Extract every line of text from the data below and copy each one word for word, leaving the pictures out of your answer.

§ Exercise inputs:
-- -- --

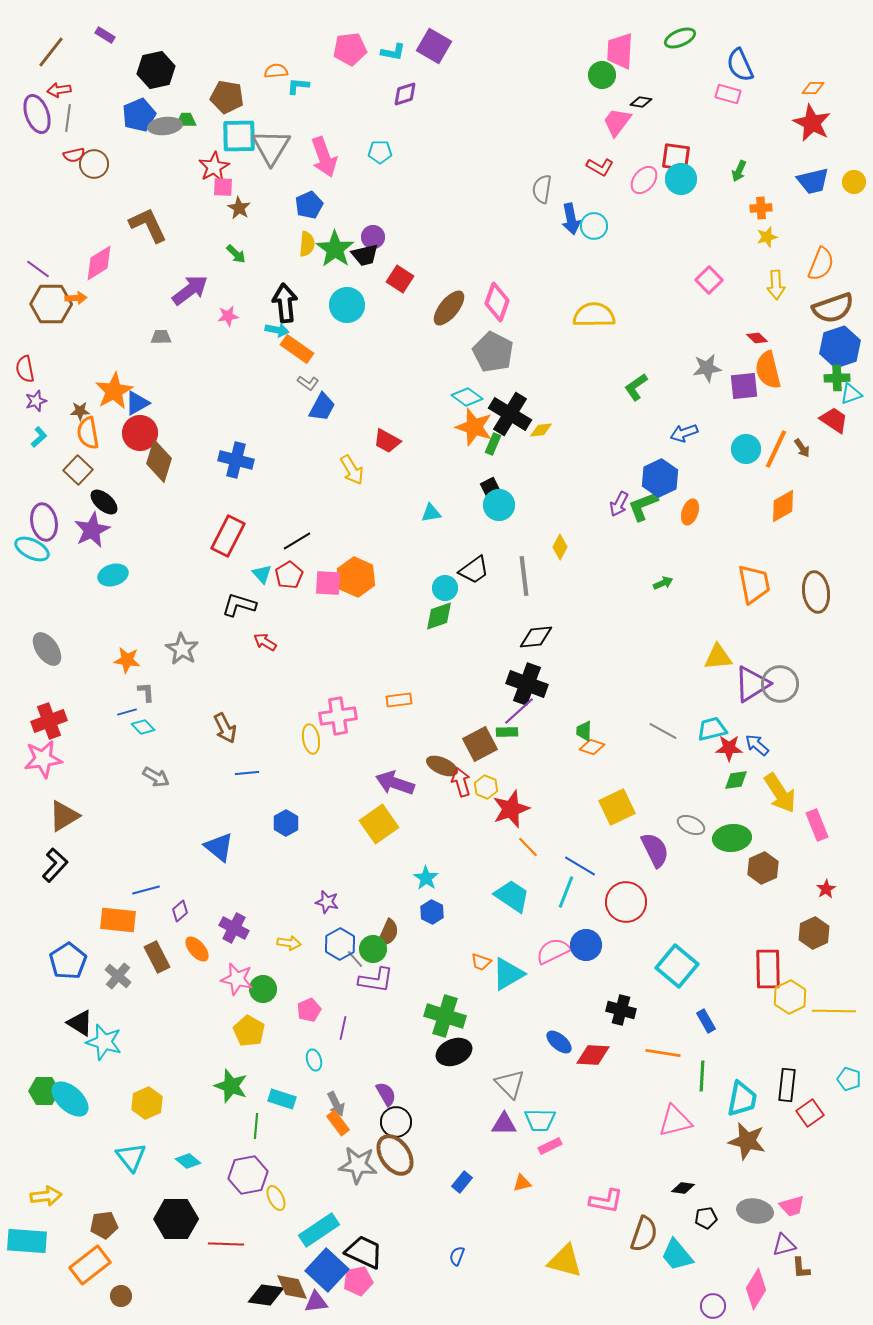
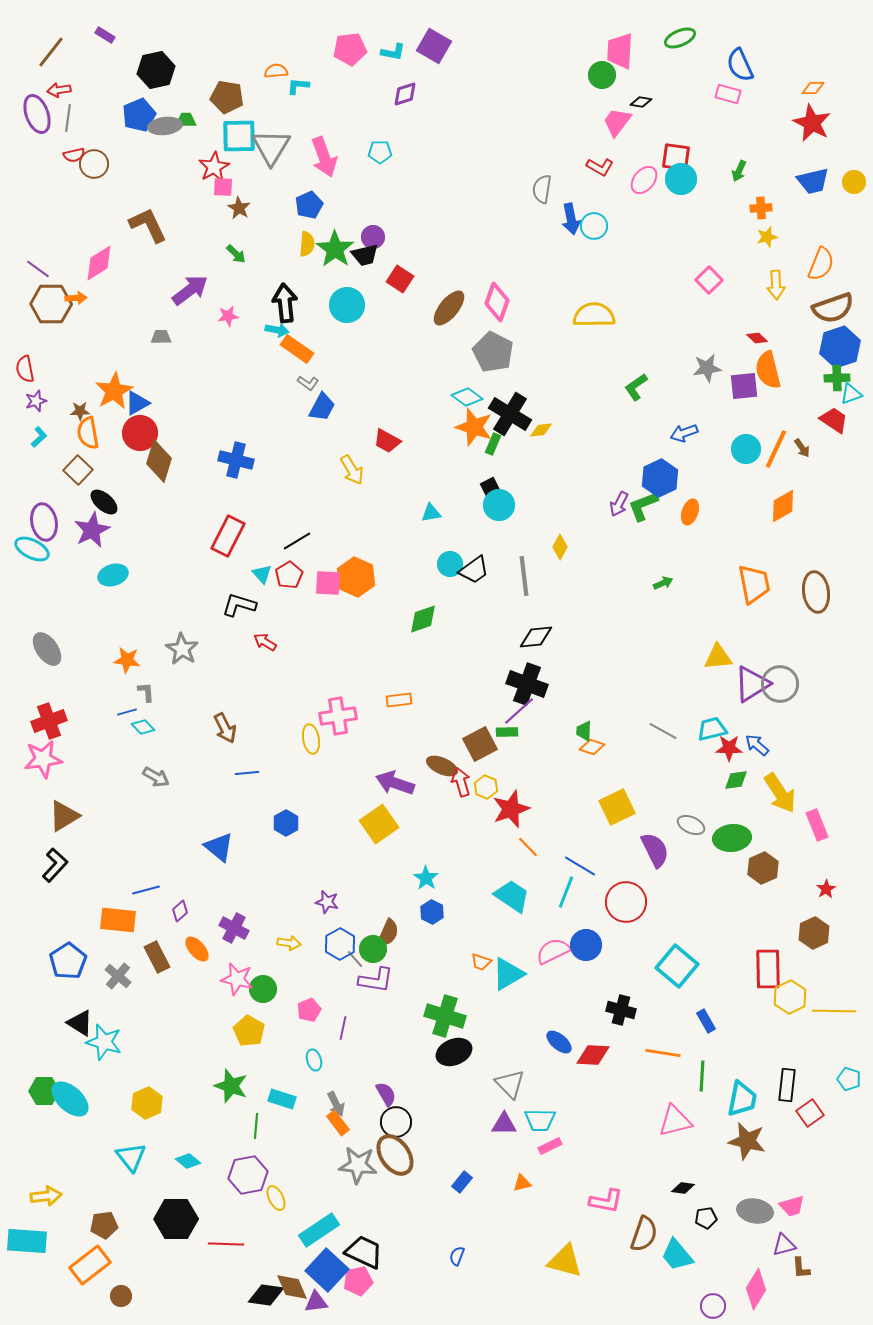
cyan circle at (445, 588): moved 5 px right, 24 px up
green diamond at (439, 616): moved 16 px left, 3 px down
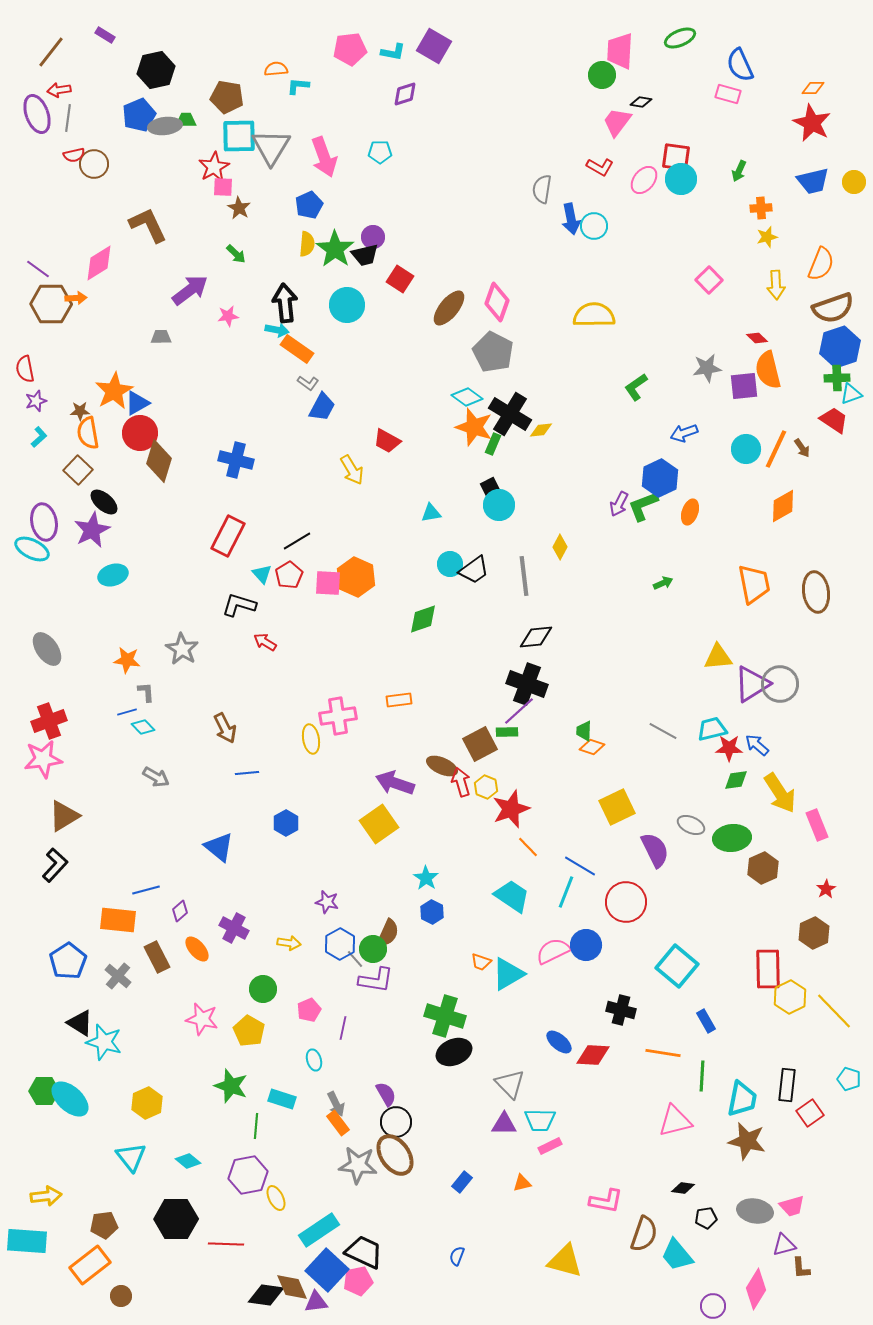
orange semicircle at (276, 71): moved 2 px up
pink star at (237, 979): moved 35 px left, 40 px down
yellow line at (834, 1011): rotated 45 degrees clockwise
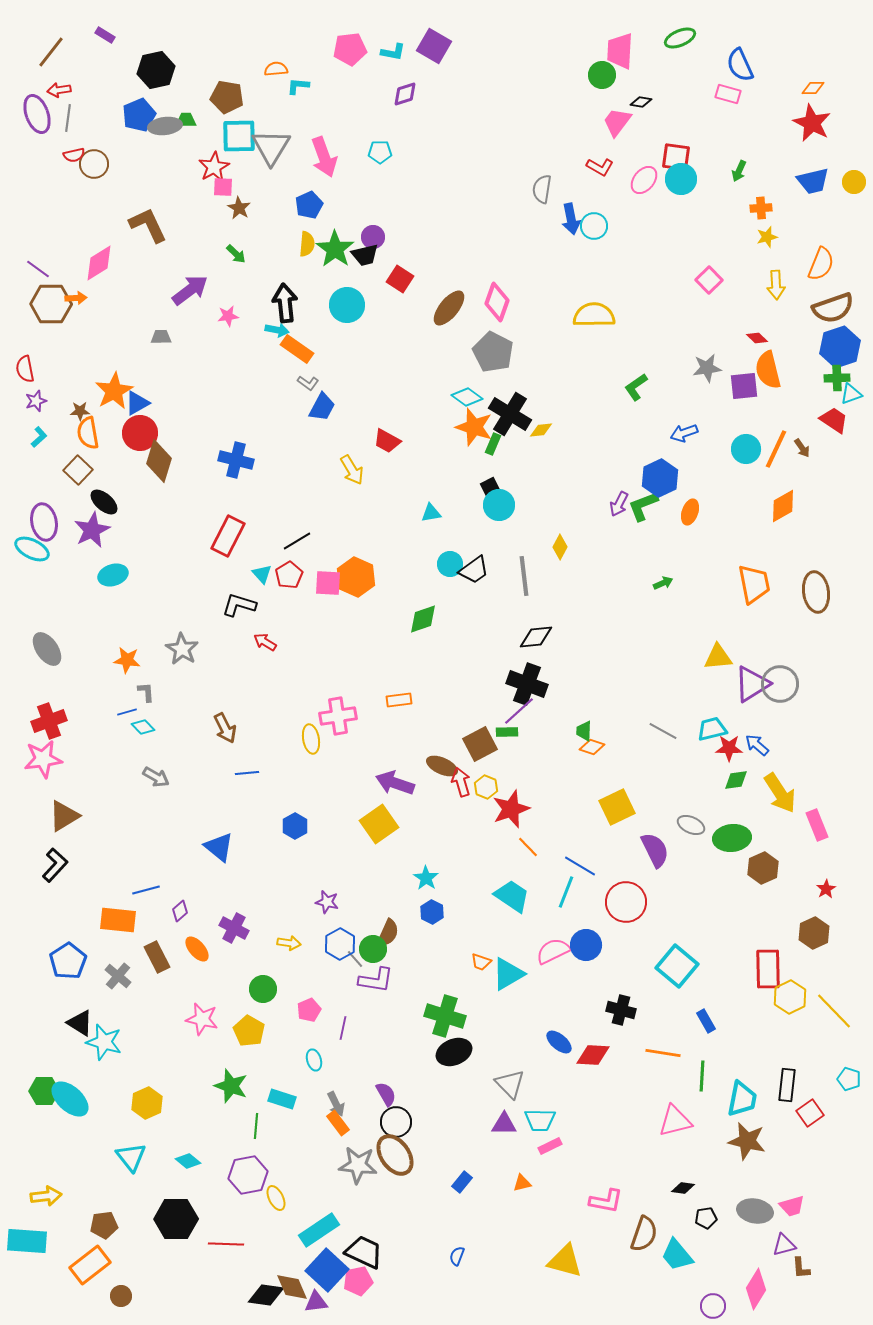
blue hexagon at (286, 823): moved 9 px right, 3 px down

-- -- --

§ Written response:
cyan circle at (445, 588): moved 5 px right, 24 px up
green diamond at (439, 616): moved 16 px left, 3 px down
orange semicircle at (276, 71): moved 2 px up
pink star at (237, 979): moved 35 px left, 40 px down
yellow line at (834, 1011): rotated 45 degrees clockwise
blue hexagon at (286, 823): moved 9 px right, 3 px down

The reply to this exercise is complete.